▸ RECORDS TO USE:
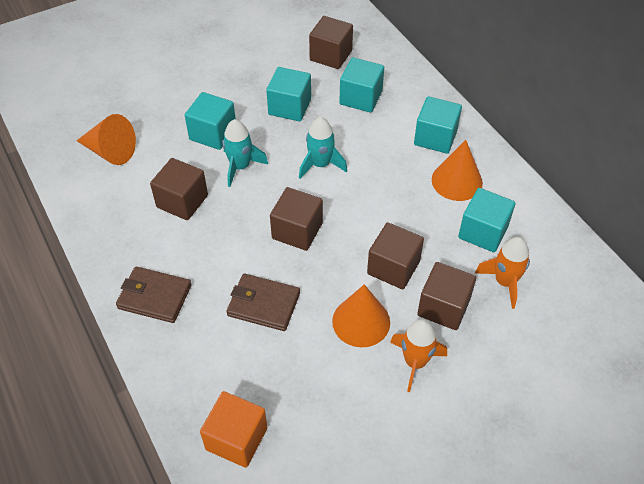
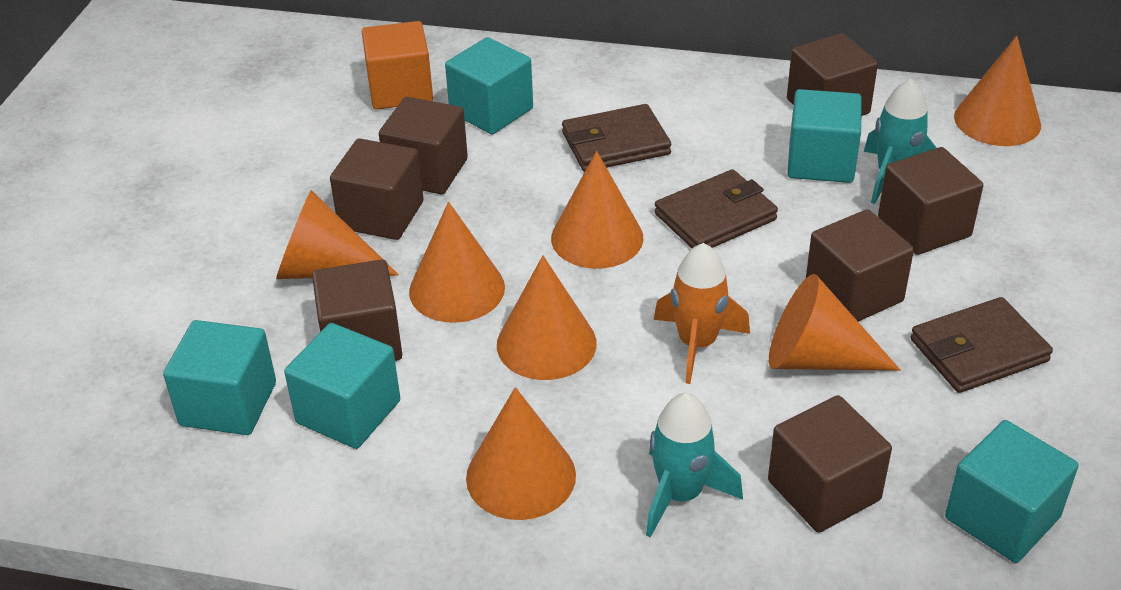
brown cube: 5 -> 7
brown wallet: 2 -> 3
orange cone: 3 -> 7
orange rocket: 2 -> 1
...
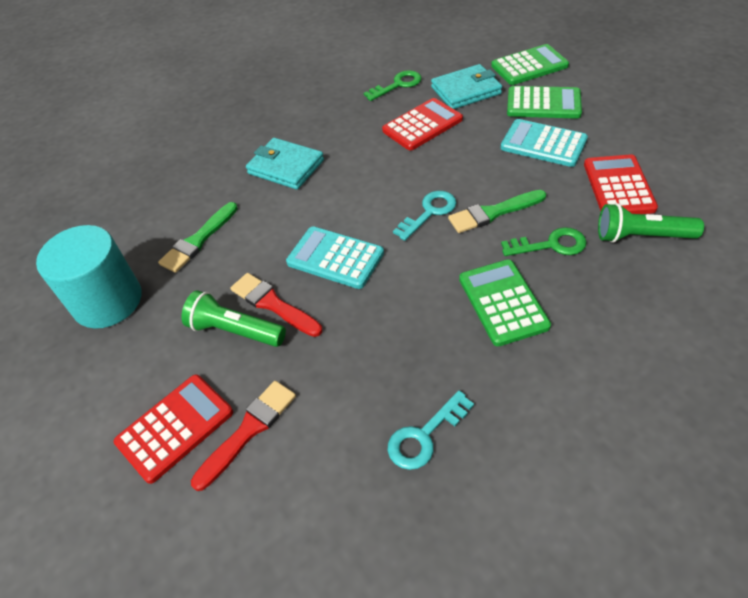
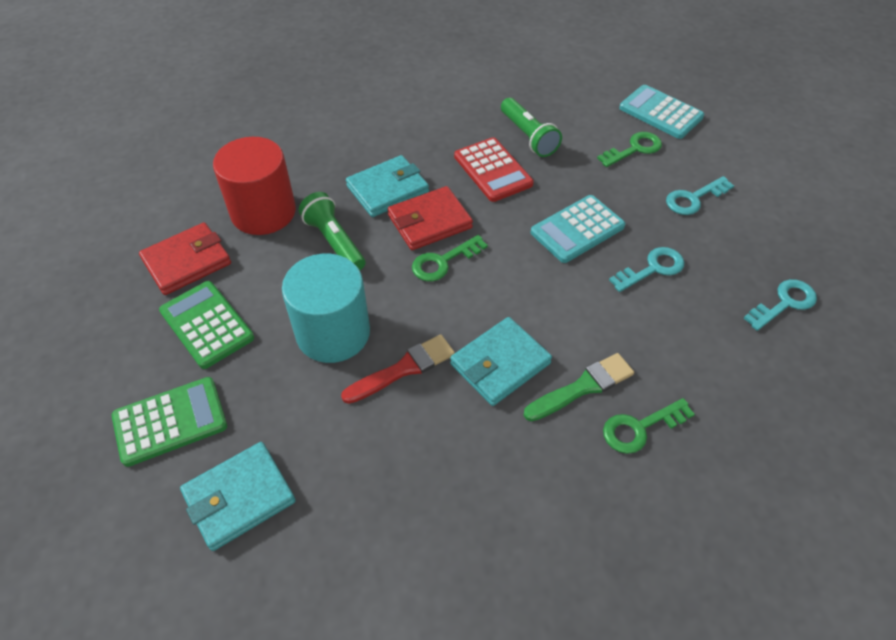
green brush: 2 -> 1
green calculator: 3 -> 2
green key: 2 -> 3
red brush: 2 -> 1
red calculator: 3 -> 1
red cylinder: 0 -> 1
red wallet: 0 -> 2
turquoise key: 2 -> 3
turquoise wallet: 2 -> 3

▸ EXERCISE PROMPT:
Lines with the word "calculator" in them: report all of these from the listing above.

▸ ANSWER TO THIS PROBLEM:
green calculator: 3 -> 2
red calculator: 3 -> 1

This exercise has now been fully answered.